** Records for processing follows **

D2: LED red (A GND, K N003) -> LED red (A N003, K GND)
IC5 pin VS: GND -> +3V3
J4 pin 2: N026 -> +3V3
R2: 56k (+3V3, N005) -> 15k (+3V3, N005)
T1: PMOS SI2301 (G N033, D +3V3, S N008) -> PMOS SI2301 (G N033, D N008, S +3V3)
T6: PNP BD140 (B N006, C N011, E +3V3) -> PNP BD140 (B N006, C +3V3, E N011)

** End of Records for processing **
** Records for processing follows **

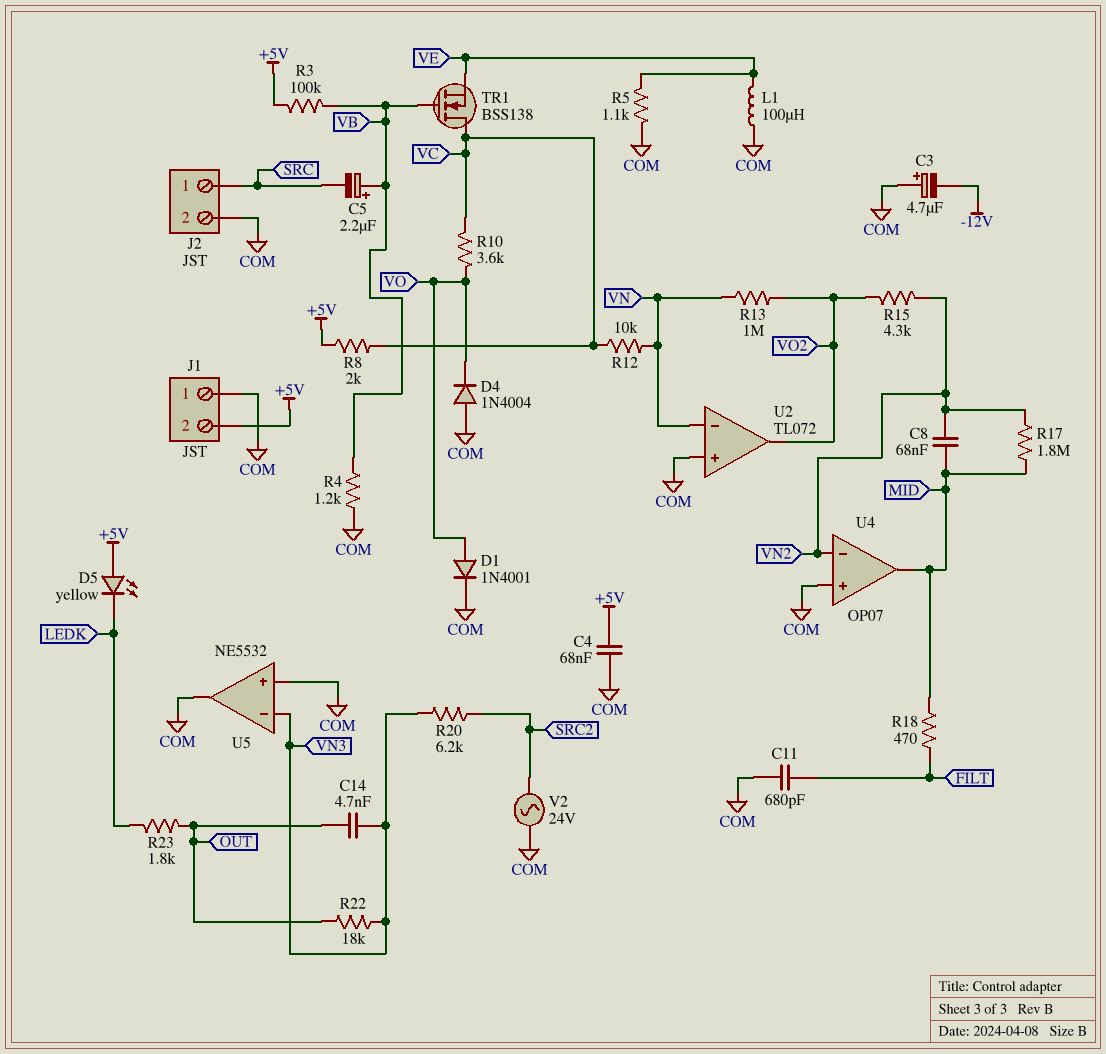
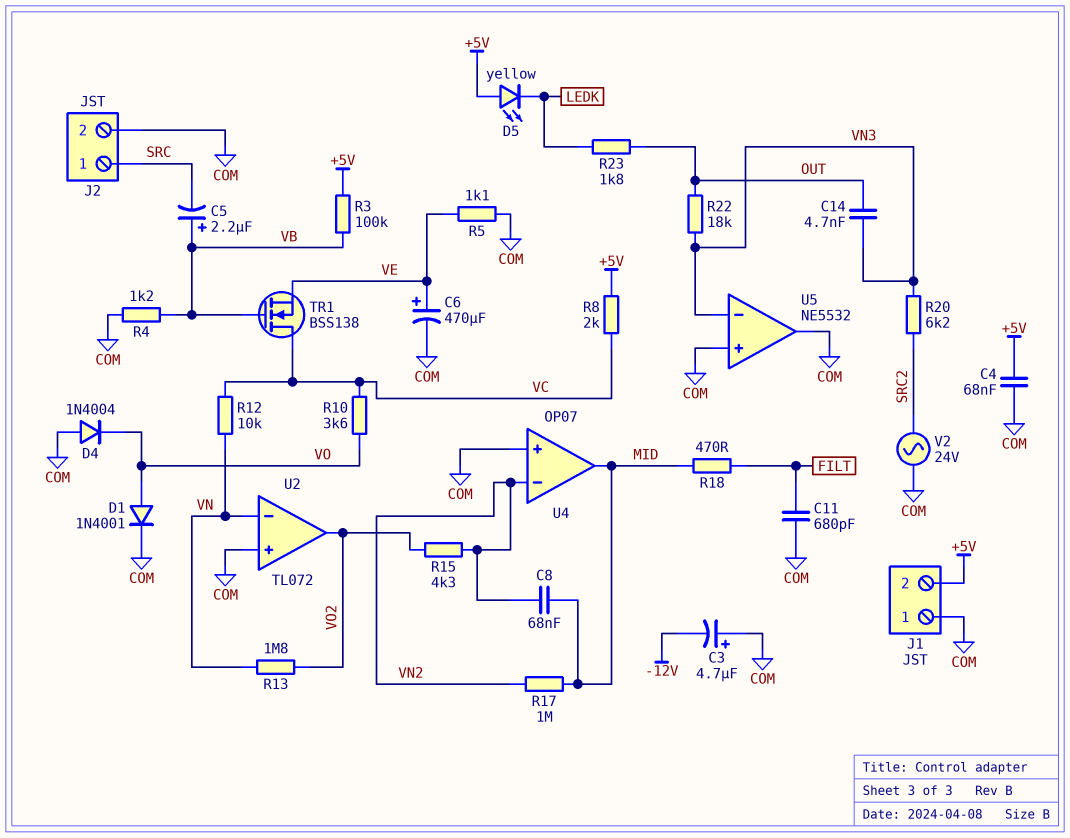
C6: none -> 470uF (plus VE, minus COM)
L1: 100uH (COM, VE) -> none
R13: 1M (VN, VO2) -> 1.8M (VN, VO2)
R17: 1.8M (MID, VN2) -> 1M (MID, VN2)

** End of Records for processing **
** Records for processing follows **

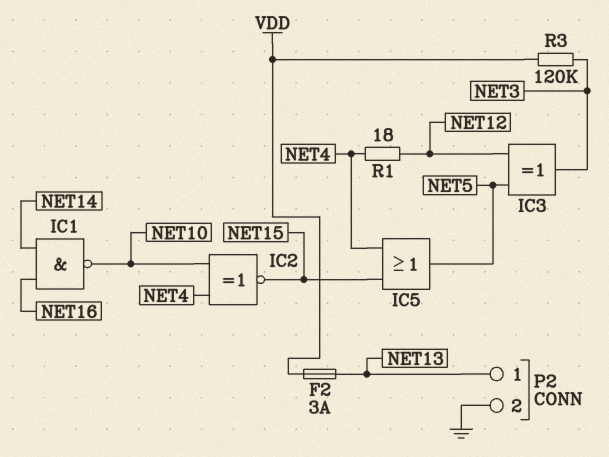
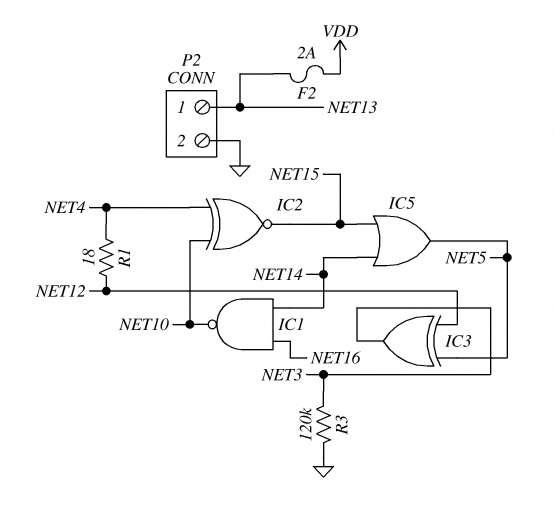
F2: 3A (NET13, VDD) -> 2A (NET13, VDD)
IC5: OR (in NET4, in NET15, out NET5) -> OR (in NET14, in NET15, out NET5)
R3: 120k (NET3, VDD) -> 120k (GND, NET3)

** End of Records for processing **

**Exercise description**
Look above for the line with "J4 pin 2: N026 -> +3V3" and the line with "T6: PNP BD140"; transcribe both and all lines in between, exactly, and nothing else.

**Answer to this problem**
J4 pin 2: N026 -> +3V3
R2: 56k (+3V3, N005) -> 15k (+3V3, N005)
T1: PMOS SI2301 (G N033, D +3V3, S N008) -> PMOS SI2301 (G N033, D N008, S +3V3)
T6: PNP BD140 (B N006, C N011, E +3V3) -> PNP BD140 (B N006, C +3V3, E N011)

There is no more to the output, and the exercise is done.